* _WORK REQUIRED_
Transcribe the listing word for word, beginning at its first line and ending at the line containing "cyan triangle: (147, 30)"; omit the pictures.

* _SOURCE DATA_
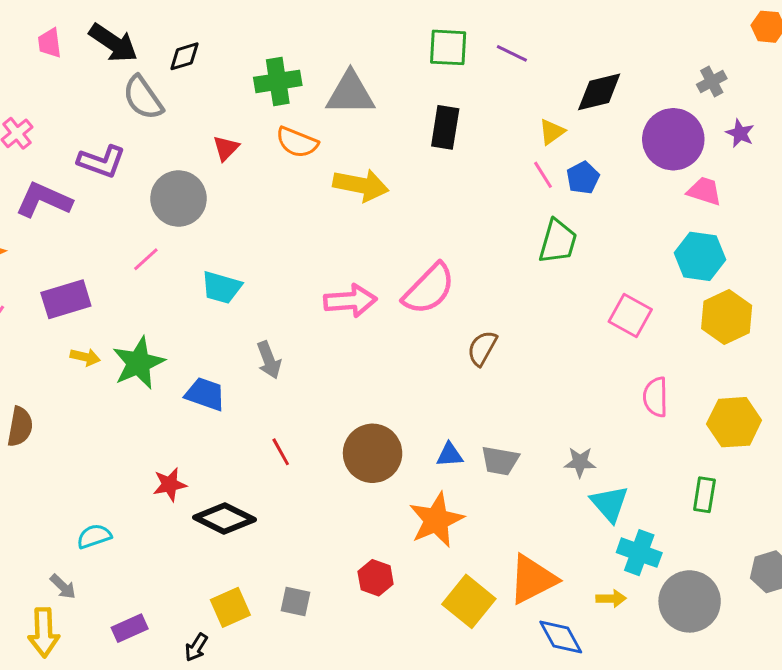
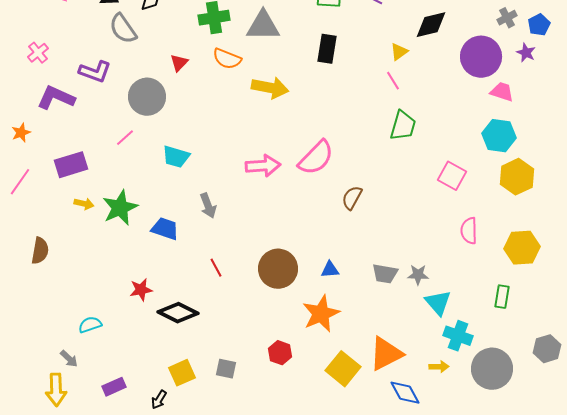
blue pentagon: (583, 178) -> (539, 25), moved
gray trapezoid: (500, 461) -> (385, 274), moved

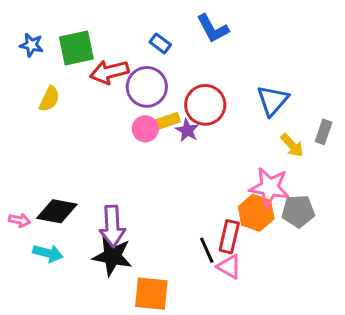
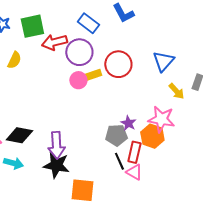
blue rectangle: (160, 43) -> (88, 23), size x1.5
purple star: (187, 130) -> (128, 123), moved
gray pentagon: (298, 211) -> (116, 135), moved

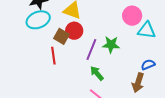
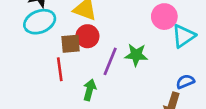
cyan triangle: (147, 30) -> (184, 36), turned -42
brown square: (62, 36) -> (71, 44), turned -35
green arrow: (97, 73) -> (90, 90), moved, turned 56

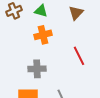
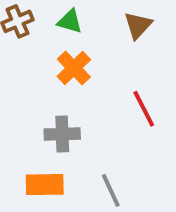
orange cross: (43, 35) -> (74, 68), turned -30

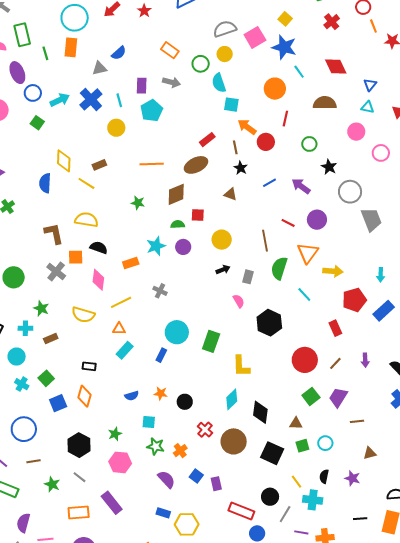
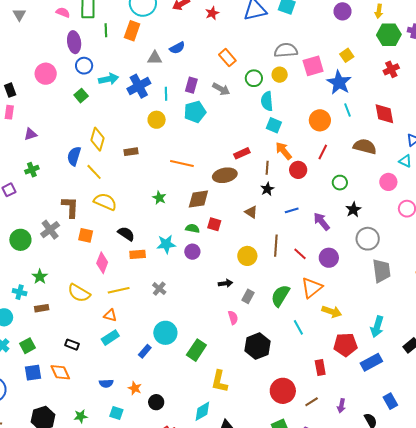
yellow line: (86, 183) -> (94, 172), moved
yellow circle: (222, 240) -> (247, 256), moved
brown line: (265, 241) -> (276, 246), moved
black semicircle: (99, 248) -> (126, 234), moved
gray cross: (56, 271) -> (50, 230), moved
cyan arrow: (381, 275) -> (377, 327), size x1.5
orange diamond: (84, 396) -> (60, 372), turned -55

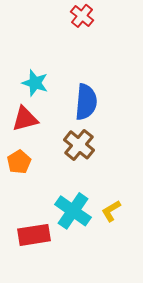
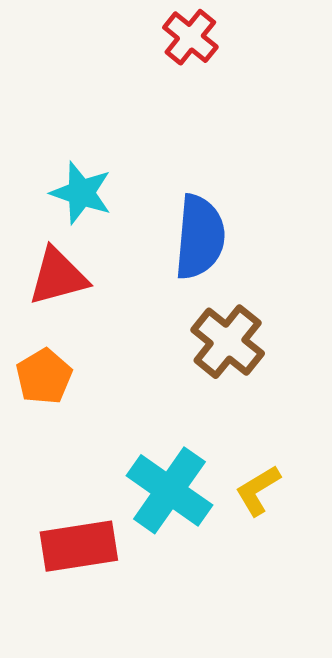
brown cross: (79, 145) -> (228, 342), moved

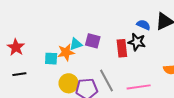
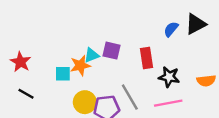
blue semicircle: (143, 25) -> (171, 29), turned -72
black star: (137, 42) -> (169, 77), moved
black line: (19, 74) -> (26, 94), turned 40

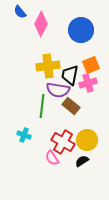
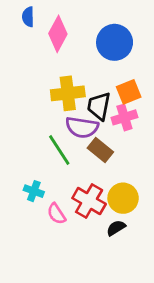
blue semicircle: (20, 12) -> (28, 17), turned 40
green line: (42, 106) -> (59, 150), turned -40
pink semicircle: (52, 158) -> (56, 214), moved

* _WRITTEN REPLY_
blue pentagon: (583, 178) -> (539, 25), moved
gray trapezoid: (500, 461) -> (385, 274), moved

blue rectangle: (160, 43) -> (88, 23), size x1.5
purple star: (187, 130) -> (128, 123), moved
gray pentagon: (298, 211) -> (116, 135), moved

cyan triangle: (147, 30) -> (184, 36), turned -42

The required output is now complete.